>> BEGIN DATA TO PROCESS

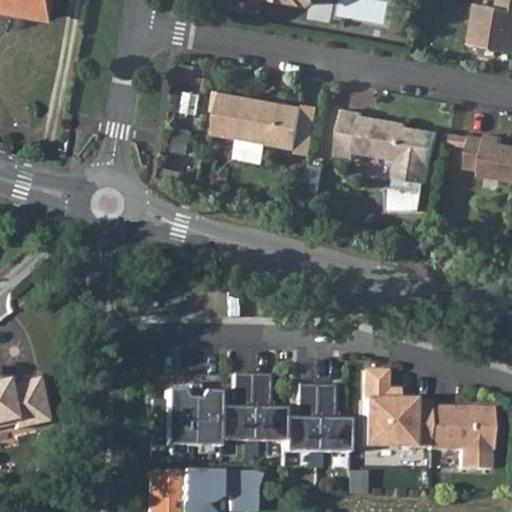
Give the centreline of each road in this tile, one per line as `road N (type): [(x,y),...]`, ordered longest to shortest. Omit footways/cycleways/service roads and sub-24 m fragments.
road 1 (residential): [(511,399),(482,375),(356,336),(99,335)]
road 2 (tertiary): [(511,319),(105,203)]
road 3 (residential): [(137,26),(511,92)]
road 4 (residential): [(105,203),(137,26)]
road 5 (residential): [(97,511),(99,335)]
road 6 (residential): [(99,335),(105,203)]
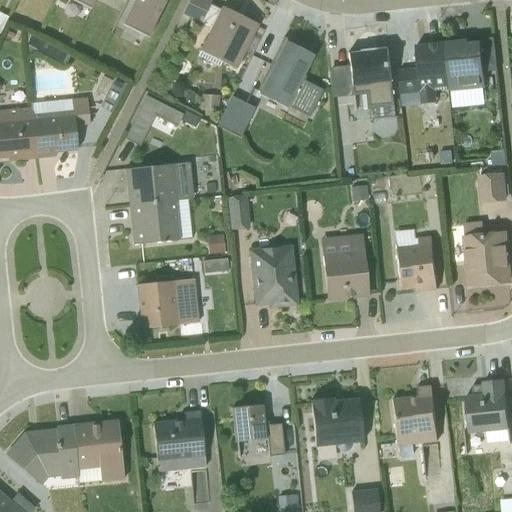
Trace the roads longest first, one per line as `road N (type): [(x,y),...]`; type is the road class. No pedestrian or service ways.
road 1 (residential): [(98,373),(494,334),(511,324)]
road 2 (residential): [(0,214),(79,206),(98,373)]
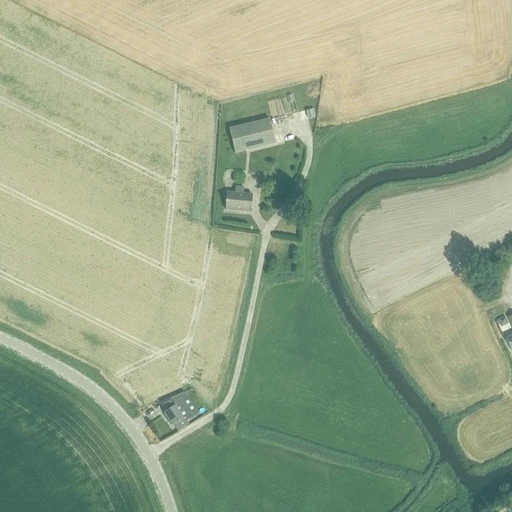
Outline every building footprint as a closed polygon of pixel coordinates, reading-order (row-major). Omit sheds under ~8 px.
[(311,110),(306,111),(308,118),(313,117),(315,117),(313,109),(311,110)] [(270,119),(229,129),(235,154),(275,144),(270,119)] [(227,204),(226,210),(250,212),(252,195),(243,194),(243,188),(236,187),(236,194),(228,193),(228,195),(227,204)] [(504,318),(498,321),(502,327),(508,324),(504,318)] [(182,393),(161,403),(167,412),(165,413),(169,419),(168,420),(171,424),(172,424),(173,425),(174,424),(179,431),(189,425),(186,421),(193,417),(183,401),(186,400),(182,393)] [(148,422),(154,431),(165,424),(159,415),(148,422)]
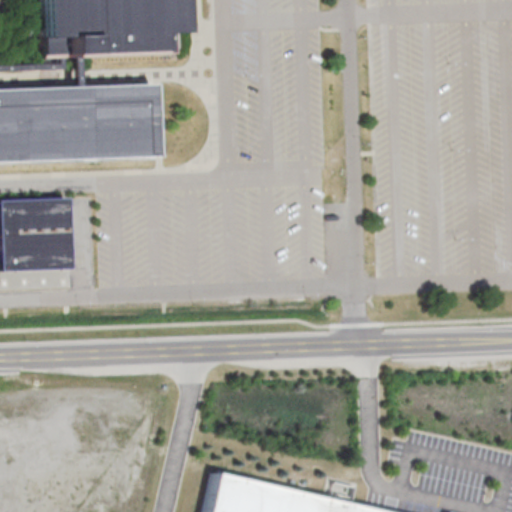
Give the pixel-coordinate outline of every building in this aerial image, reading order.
[(33,0),(35,57),(173,52),(171,0),(33,0)] [(0,88),(0,160),(151,155),(148,83),(0,88)] [(342,193),(342,168),(332,168),(332,193),(342,193)] [(62,197),(0,199),(0,270),(64,268),(62,197)] [(375,511),(211,474),(202,511),(375,511)]
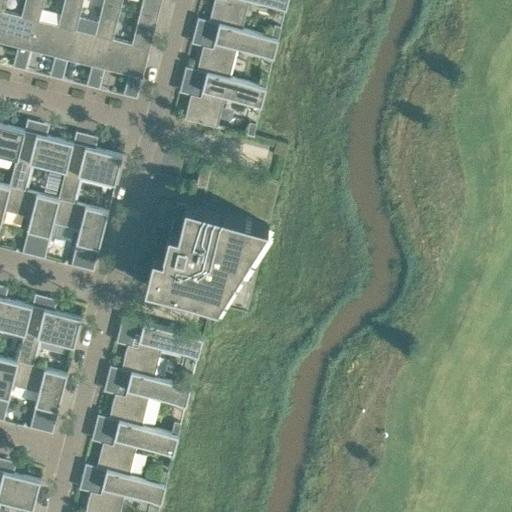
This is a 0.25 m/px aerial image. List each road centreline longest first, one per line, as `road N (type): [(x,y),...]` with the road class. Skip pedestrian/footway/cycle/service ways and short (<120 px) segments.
road 1 (residential): [(111,294),(152,131)]
road 2 (residential): [(71,454),(111,294)]
road 3 (residential): [(152,131),(0,93)]
road 4 (residential): [(152,131),(186,0)]
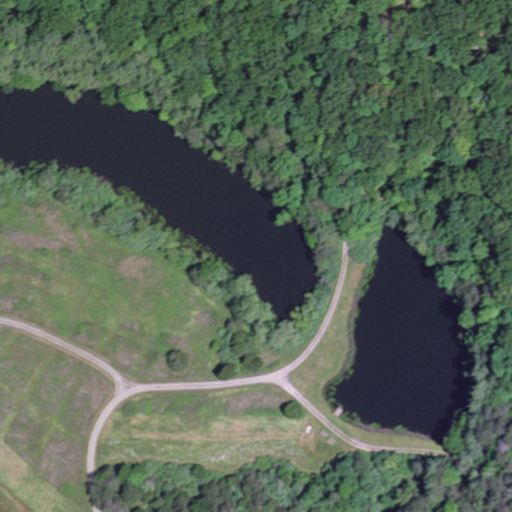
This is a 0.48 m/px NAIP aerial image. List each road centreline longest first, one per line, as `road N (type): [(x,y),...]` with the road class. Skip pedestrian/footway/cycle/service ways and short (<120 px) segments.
road 1 (track): [(127,387),(242,382),(287,371),(324,331),(347,256),(298,120),(318,87),(377,35),(374,0)]
road 2 (track): [(127,387),(101,365),(0,320)]
road 3 (residential): [(99,511),(90,471),(97,429),(127,387)]
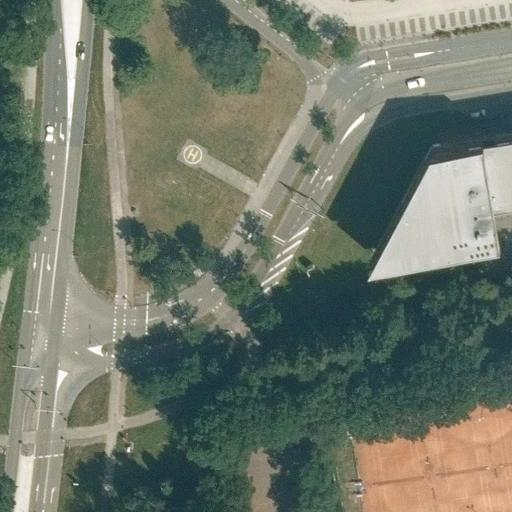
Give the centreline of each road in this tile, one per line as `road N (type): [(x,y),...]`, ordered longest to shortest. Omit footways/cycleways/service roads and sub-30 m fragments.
road 1 (tertiary): [(51,0),(53,106),(7,511)]
road 2 (tertiary): [(38,511),(88,0)]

>> END DATA TO PROCESS

◆ EXERCISE AIM
Substitute "centerline" for every "centreline" in the rows above and reproduce them otherwise unchanged, leaving out the pictures.

◆ WORKED SOLUTION
Give the centerline of each road in this tile, one per line as `road N (type): [(x,y),...]`, ordered longest to shortest. Omit footways/cycleways/service roads and sub-24 m fragments.
road 1 (residential): [(511,399),(482,375),(356,336),(99,335)]
road 2 (tertiary): [(511,319),(105,203)]
road 3 (residential): [(137,26),(511,92)]
road 4 (residential): [(105,203),(137,26)]
road 5 (residential): [(97,511),(99,335)]
road 6 (residential): [(99,335),(105,203)]
Trace the roads longest first, one per line as `road N (type): [(x,y),...]`; type is the road class. No pedestrian or service ways.
road 1 (residential): [(98,373),(494,334),(511,324)]
road 2 (residential): [(0,214),(79,206),(98,373)]
Outline every building footprint as a closed polygon of pixel coordinates, reading-order (row-major). Omit sheds under ~8 px.
[(311,110),(306,111),(308,118),(313,117),(315,117),(313,109),(311,110)] [(270,119),(229,129),(235,154),(275,144),(270,119)] [(227,204),(226,210),(250,212),(252,195),(243,194),(243,188),(236,187),(236,194),(228,193),(228,195),(227,204)] [(504,318),(498,321),(502,327),(508,324),(504,318)] [(182,393),(161,403),(167,412),(165,413),(169,419),(168,420),(171,424),(172,424),(173,425),(174,424),(179,431),(189,425),(186,421),(193,417),(183,401),(186,400),(182,393)] [(148,422),(154,431),(165,424),(159,415),(148,422)]
Give the pixel-coordinate outline of every building in this aerial image, reading order.
[(33,0),(35,57),(173,52),(171,0),(33,0)] [(0,88),(0,160),(151,155),(148,83),(0,88)] [(342,193),(342,168),(332,168),(332,193),(342,193)] [(62,197),(0,199),(0,270),(64,268),(62,197)] [(375,511),(211,474),(202,511),(375,511)]
This is a 0.25 m/px aerial image. List each road centerline longest first, one per line, as `road N (type): [(x,y),...]` with the road class. Skip pedestrian/footway/cycle/service ways and short (<120 px) segments.
road 1 (residential): [(111,294),(152,131)]
road 2 (residential): [(71,454),(111,294)]
road 3 (residential): [(152,131),(0,93)]
road 4 (residential): [(152,131),(186,0)]
This is a 0.48 m/px NAIP aerial image. List each road centerline longest first, one per line, as `road N (type): [(x,y),...]` with the road class. Skip pedestrian/footway/cycle/service ways and short (<120 px) segments.
road 1 (track): [(127,387),(242,382),(287,371),(324,331),(347,256),(298,120),(318,87),(377,35),(374,0)]
road 2 (track): [(127,387),(101,365),(0,320)]
road 3 (residential): [(99,511),(90,471),(97,429),(127,387)]
Give the centerline of each road in this tile, one per line as `road N (type): [(x,y),...]`, ordered longest to shortest. Omit footways/cycleways/service roads and sub-30 m fragments.
road 1 (tertiary): [(51,0),(53,106),(7,511)]
road 2 (tertiary): [(38,511),(88,0)]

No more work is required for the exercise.